Records for this exercise
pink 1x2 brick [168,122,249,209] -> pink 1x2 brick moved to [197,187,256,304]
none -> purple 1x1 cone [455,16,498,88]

==

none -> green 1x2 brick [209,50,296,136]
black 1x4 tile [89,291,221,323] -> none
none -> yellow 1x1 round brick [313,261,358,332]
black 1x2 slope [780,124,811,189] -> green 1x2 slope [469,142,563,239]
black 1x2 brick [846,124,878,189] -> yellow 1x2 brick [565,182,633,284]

* * *

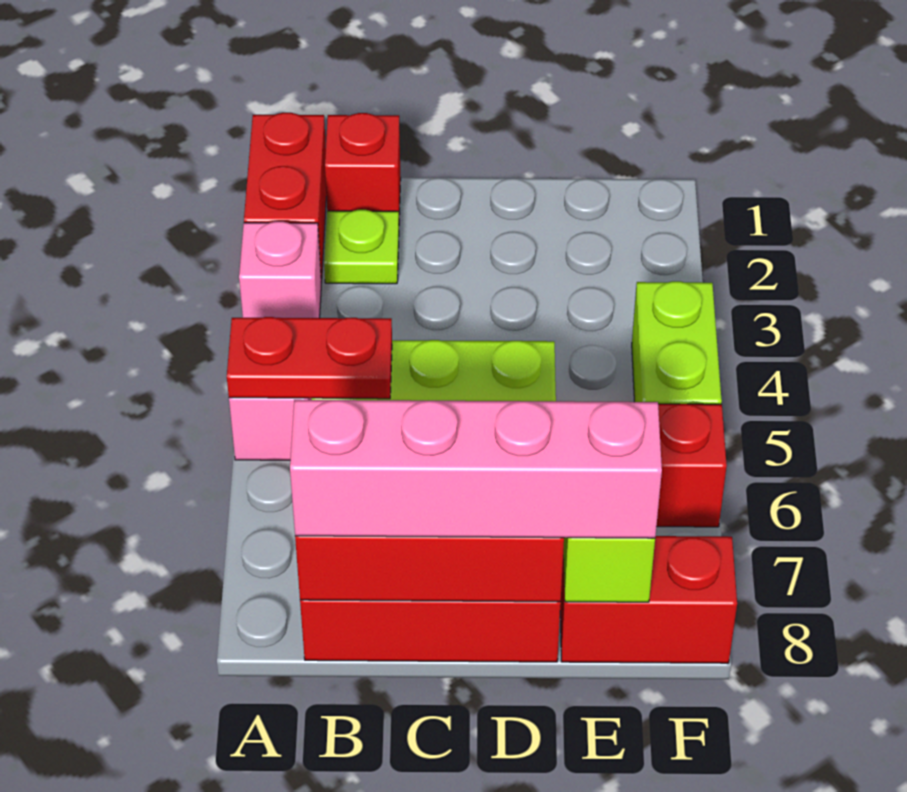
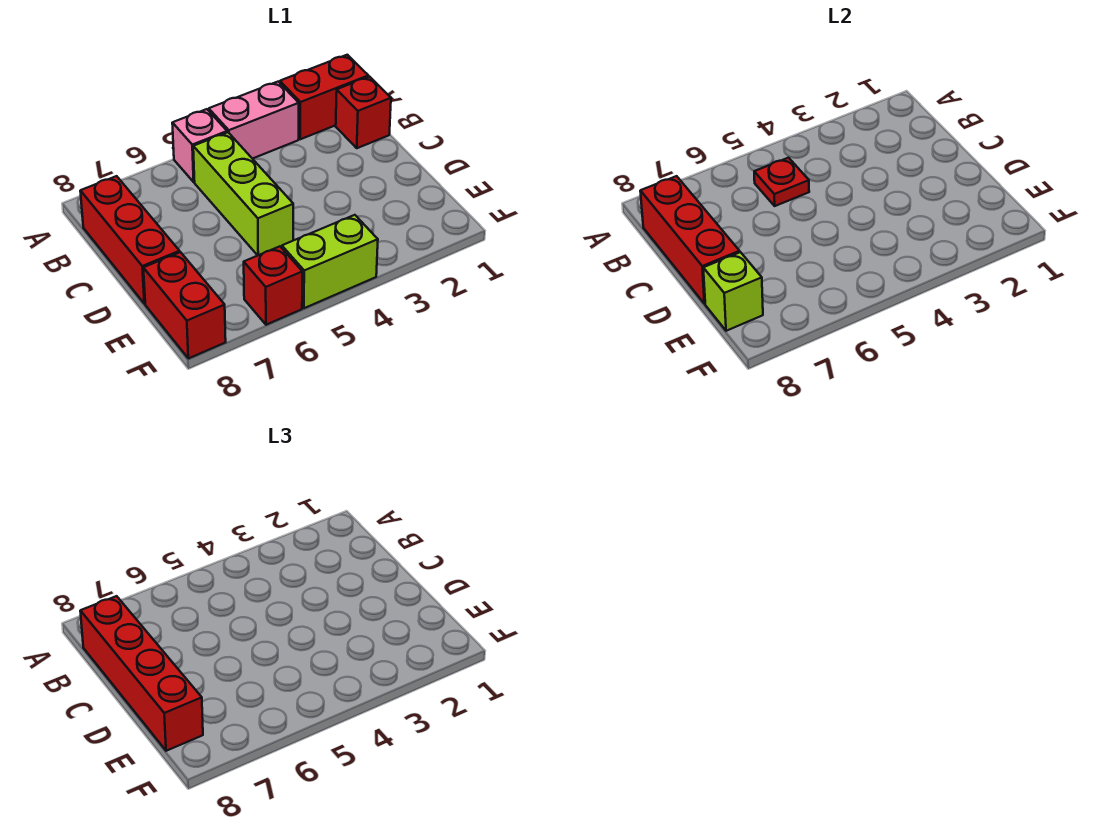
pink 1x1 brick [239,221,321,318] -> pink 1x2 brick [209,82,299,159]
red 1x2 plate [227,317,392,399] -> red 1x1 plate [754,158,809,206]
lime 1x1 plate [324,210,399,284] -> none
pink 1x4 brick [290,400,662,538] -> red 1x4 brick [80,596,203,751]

Job
Copy out every line of the data in which the word "brick" is found.

Written answer
pink 1x2 brick [168,122,249,209] -> pink 1x2 brick moved to [197,187,256,304]
none -> green 1x2 brick [209,50,296,136]
none -> yellow 1x1 round brick [313,261,358,332]
black 1x2 brick [846,124,878,189] -> yellow 1x2 brick [565,182,633,284]
pink 1x1 brick [239,221,321,318] -> pink 1x2 brick [209,82,299,159]
pink 1x4 brick [290,400,662,538] -> red 1x4 brick [80,596,203,751]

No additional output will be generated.